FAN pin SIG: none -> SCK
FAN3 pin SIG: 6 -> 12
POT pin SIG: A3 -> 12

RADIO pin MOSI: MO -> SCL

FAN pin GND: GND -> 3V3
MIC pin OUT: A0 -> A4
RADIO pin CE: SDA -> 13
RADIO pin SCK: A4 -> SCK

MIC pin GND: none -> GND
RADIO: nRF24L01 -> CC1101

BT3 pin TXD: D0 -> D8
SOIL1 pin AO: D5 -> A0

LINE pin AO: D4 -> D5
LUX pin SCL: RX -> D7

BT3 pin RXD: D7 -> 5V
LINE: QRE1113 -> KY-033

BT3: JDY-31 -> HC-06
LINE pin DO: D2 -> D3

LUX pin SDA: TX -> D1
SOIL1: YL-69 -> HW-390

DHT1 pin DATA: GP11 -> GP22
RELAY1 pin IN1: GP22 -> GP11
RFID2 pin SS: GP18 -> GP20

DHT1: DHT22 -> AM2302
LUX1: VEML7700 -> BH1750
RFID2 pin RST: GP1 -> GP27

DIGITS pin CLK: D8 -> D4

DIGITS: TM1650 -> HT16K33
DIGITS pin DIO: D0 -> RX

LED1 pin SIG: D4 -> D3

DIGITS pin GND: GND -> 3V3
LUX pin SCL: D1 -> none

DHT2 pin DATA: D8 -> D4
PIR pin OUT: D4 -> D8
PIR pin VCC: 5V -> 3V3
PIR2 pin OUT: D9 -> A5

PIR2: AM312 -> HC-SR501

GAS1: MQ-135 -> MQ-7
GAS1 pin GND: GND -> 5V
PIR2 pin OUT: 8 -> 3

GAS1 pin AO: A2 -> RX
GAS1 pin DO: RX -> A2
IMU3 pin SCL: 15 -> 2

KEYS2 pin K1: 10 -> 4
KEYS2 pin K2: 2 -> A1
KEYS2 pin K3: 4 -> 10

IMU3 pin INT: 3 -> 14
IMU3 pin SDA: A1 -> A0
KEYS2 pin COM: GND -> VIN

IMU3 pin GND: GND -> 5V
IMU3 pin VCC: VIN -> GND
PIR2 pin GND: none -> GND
====
- Work to complete
From the listing above, return the lines starting at the one with "PIR2 pin OUT: D9 -> A5" and ending at the one with "KEYS2 pin K3: 4 -> 10", both kept, exactly as they appear and nothing more.

- Reply
PIR2 pin OUT: D9 -> A5

PIR2: AM312 -> HC-SR501

GAS1: MQ-135 -> MQ-7
GAS1 pin GND: GND -> 5V
PIR2 pin OUT: 8 -> 3

GAS1 pin AO: A2 -> RX
GAS1 pin DO: RX -> A2
IMU3 pin SCL: 15 -> 2

KEYS2 pin K1: 10 -> 4
KEYS2 pin K2: 2 -> A1
KEYS2 pin K3: 4 -> 10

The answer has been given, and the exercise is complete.